WHAT YOU NEED TO DO »
Below are records to reproduce in full; copy them exactly but keep the pictures out.

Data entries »
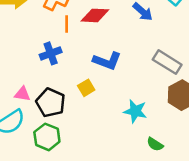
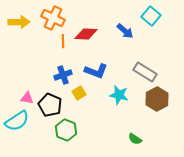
blue cross: (51, 53) -> (63, 75), moved
cyan star: (135, 111) -> (119, 95), moved
green hexagon: (47, 137) -> (66, 130), moved

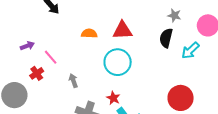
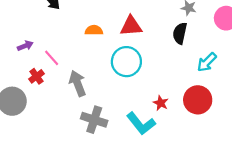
cyan arrow: (190, 50) -> (207, 62), moved
gray arrow: (73, 81) -> (78, 83), size x1.6
red star: (113, 98) -> (161, 103), moved

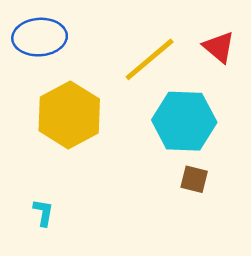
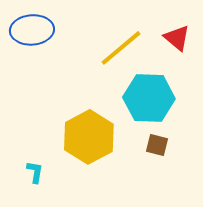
yellow hexagon: (69, 115) -> (89, 137), moved

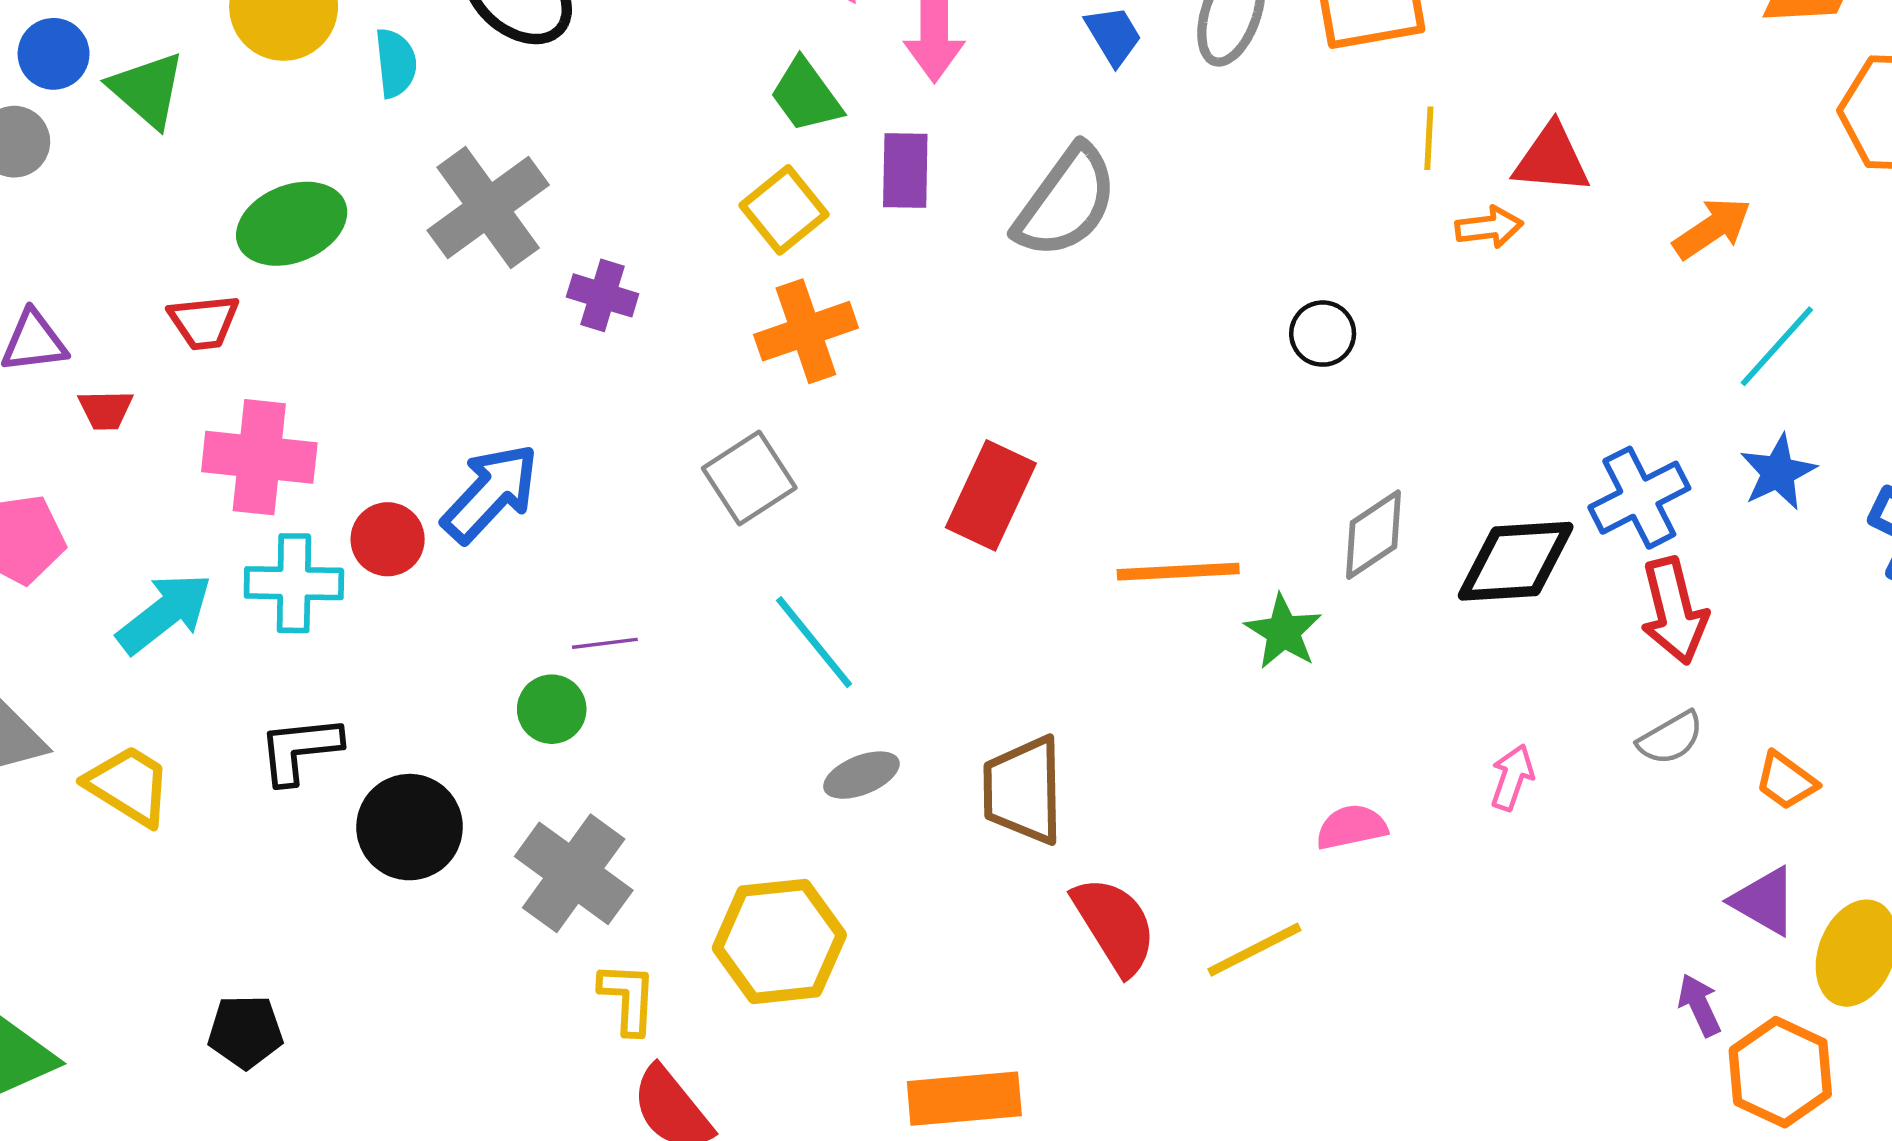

EXERCISE SOLUTION »
blue cross: (51, 53) -> (63, 75), moved
cyan star: (135, 111) -> (119, 95), moved
green hexagon: (47, 137) -> (66, 130), moved

cyan arrow: (190, 50) -> (207, 62), moved
gray arrow: (73, 81) -> (78, 83), size x1.6
red star: (113, 98) -> (161, 103), moved

yellow hexagon: (69, 115) -> (89, 137), moved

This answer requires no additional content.